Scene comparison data
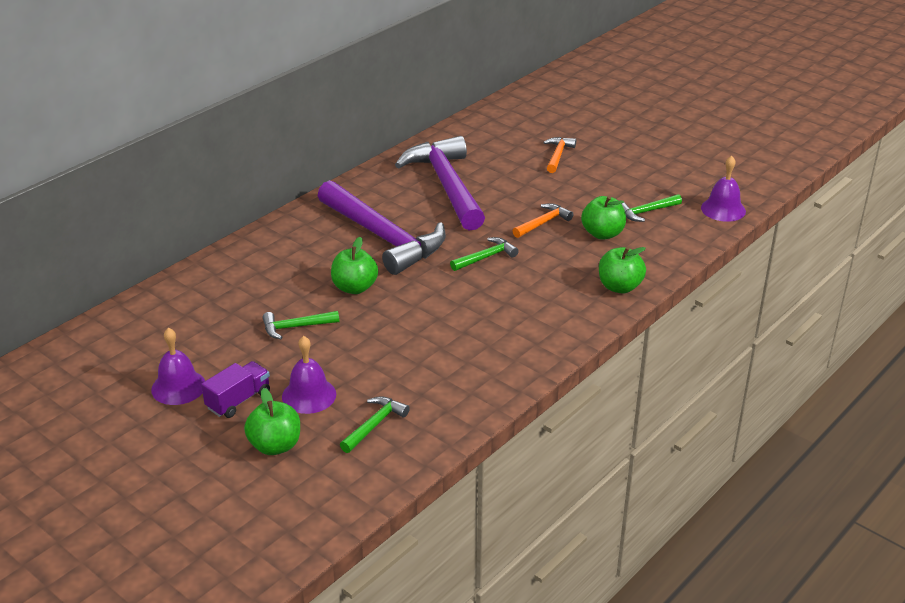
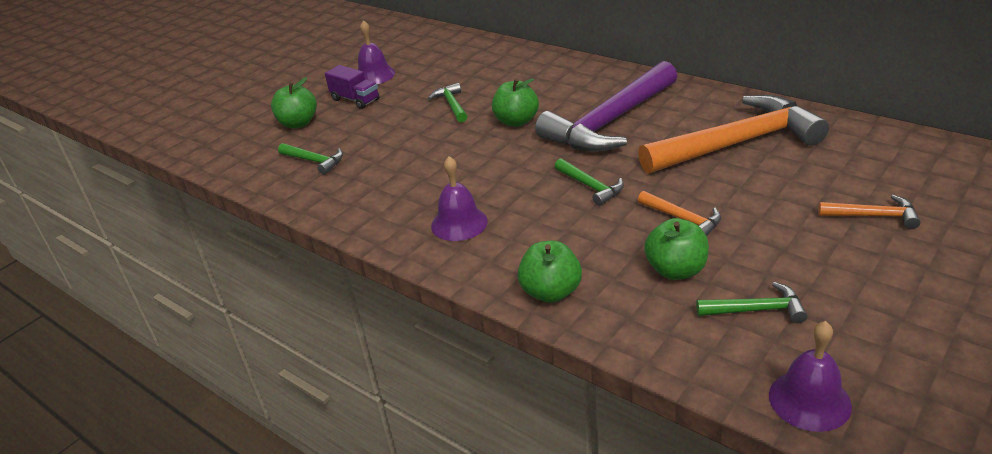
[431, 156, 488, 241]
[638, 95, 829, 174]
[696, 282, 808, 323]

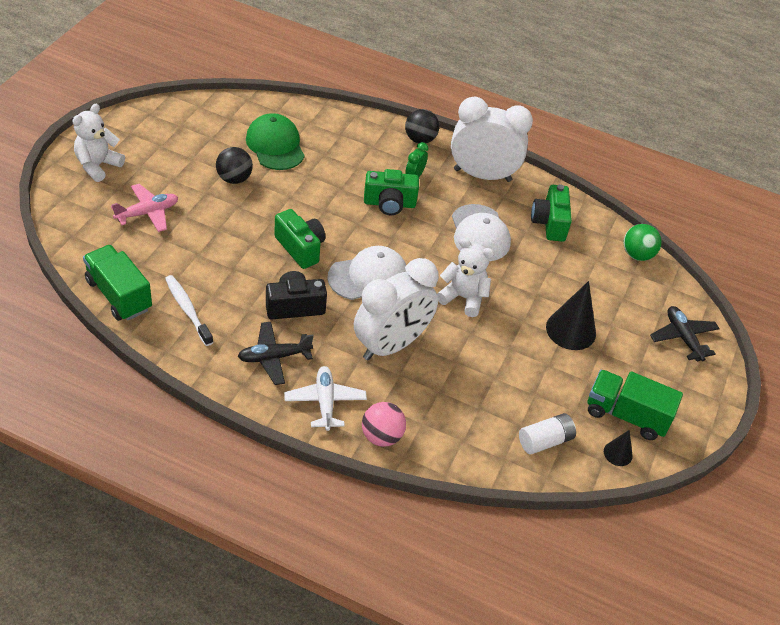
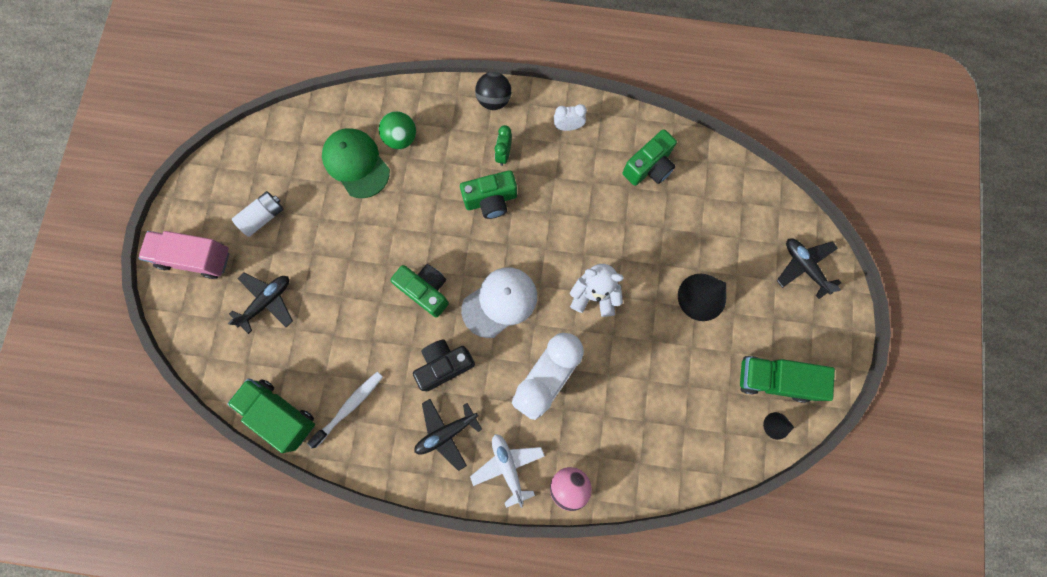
[139, 231, 230, 279]
[228, 272, 293, 334]
[232, 191, 283, 237]
[307, 372, 383, 448]
[379, 111, 416, 149]
[554, 104, 587, 131]
[622, 129, 677, 186]
[216, 147, 253, 184] (first image)
[452, 204, 511, 261] (first image)

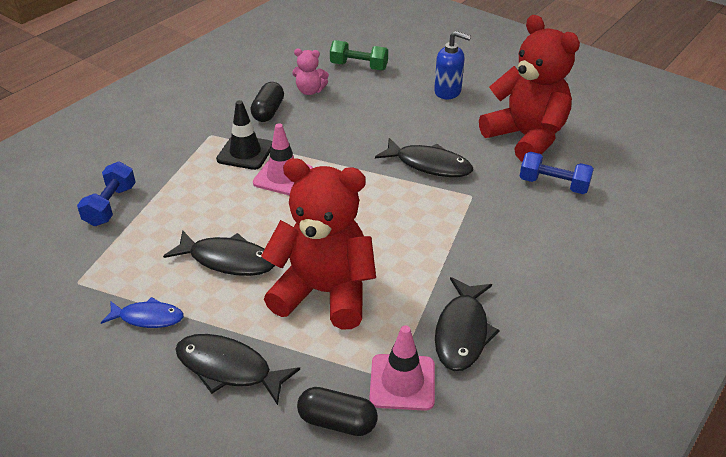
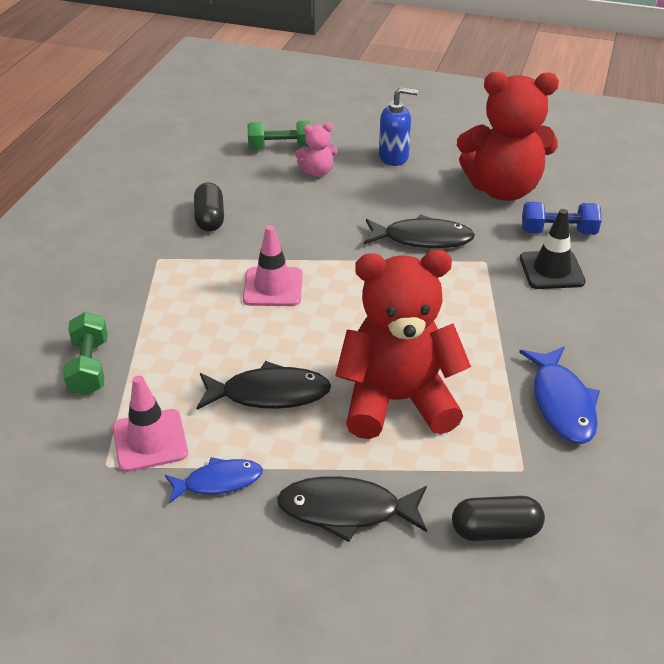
[63, 312, 108, 396]
[113, 375, 188, 472]
[295, 123, 338, 177]
[457, 72, 559, 201]
[519, 346, 600, 444]
[520, 209, 586, 289]

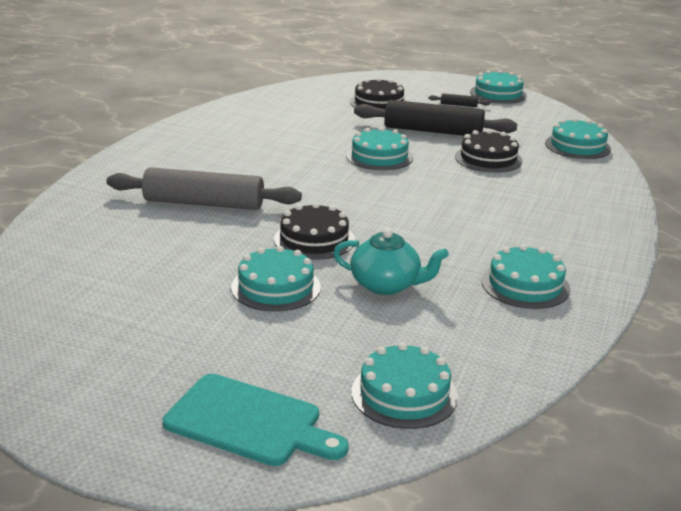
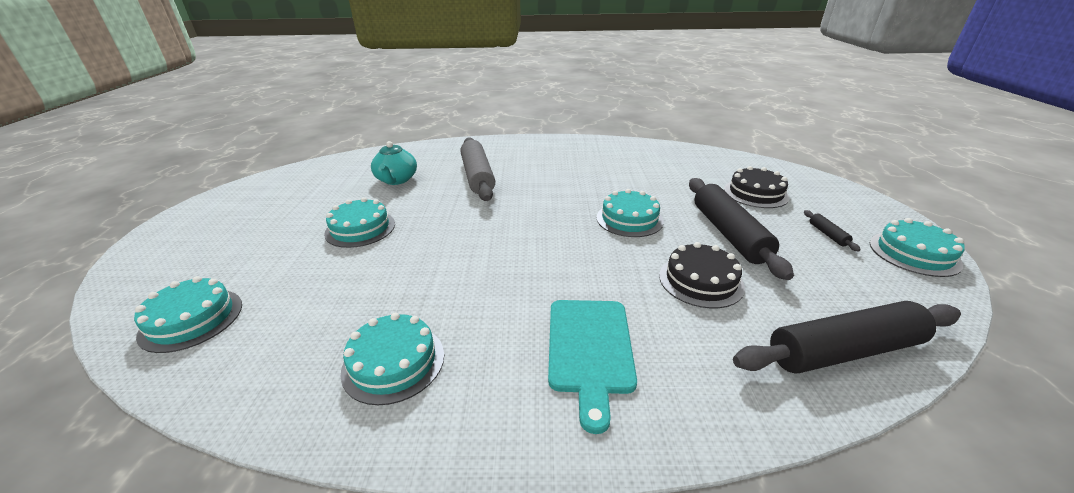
[371, 141, 417, 185]
[548, 300, 637, 434]
[733, 301, 961, 374]
[274, 203, 355, 260] (first image)

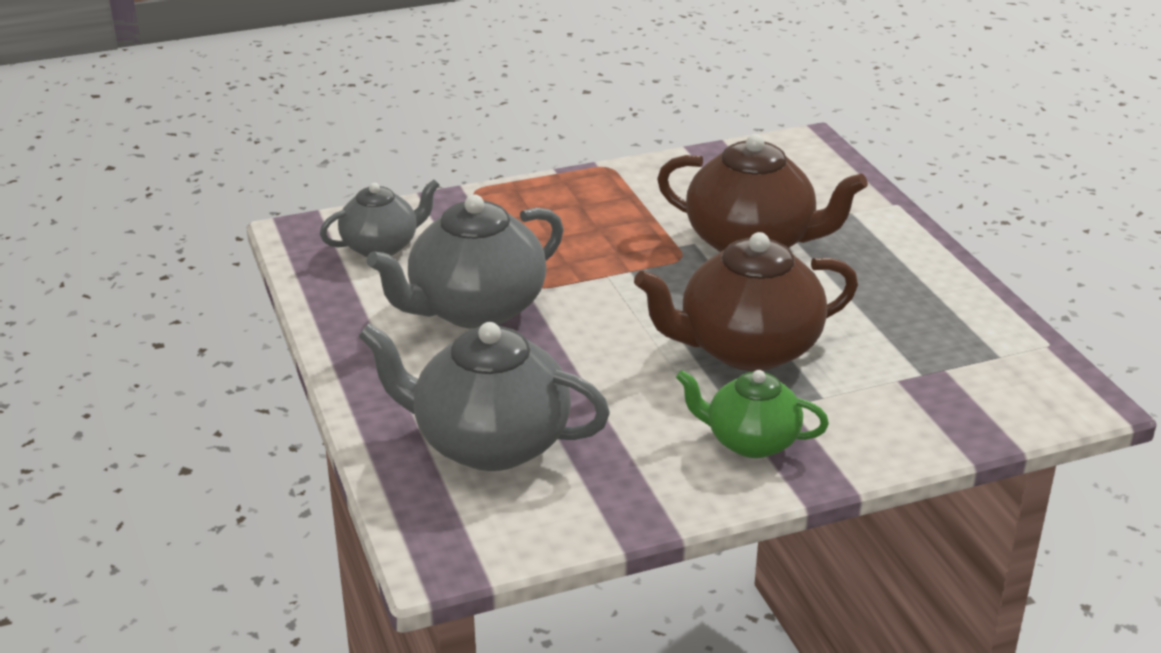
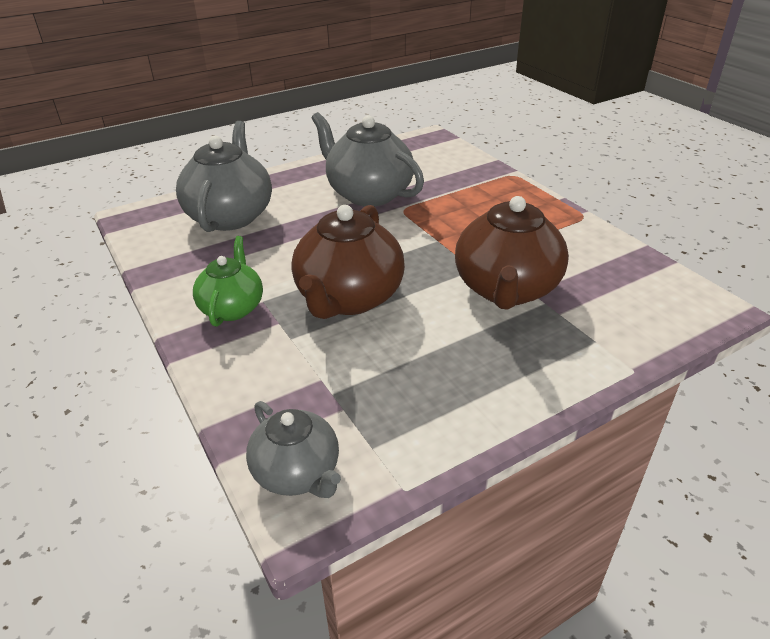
[246, 401, 341, 498]
[291, 205, 405, 319]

Problem
Restate the data exactly, though only from the line that contains "[139, 231, 230, 279]" through its last line, both ends included and with the pictures left out.

Result
[139, 231, 230, 279]
[228, 272, 293, 334]
[232, 191, 283, 237]
[307, 372, 383, 448]
[379, 111, 416, 149]
[554, 104, 587, 131]
[622, 129, 677, 186]
[216, 147, 253, 184] (first image)
[452, 204, 511, 261] (first image)

[63, 312, 108, 396]
[113, 375, 188, 472]
[295, 123, 338, 177]
[457, 72, 559, 201]
[519, 346, 600, 444]
[520, 209, 586, 289]

[371, 141, 417, 185]
[548, 300, 637, 434]
[733, 301, 961, 374]
[274, 203, 355, 260] (first image)

[246, 401, 341, 498]
[291, 205, 405, 319]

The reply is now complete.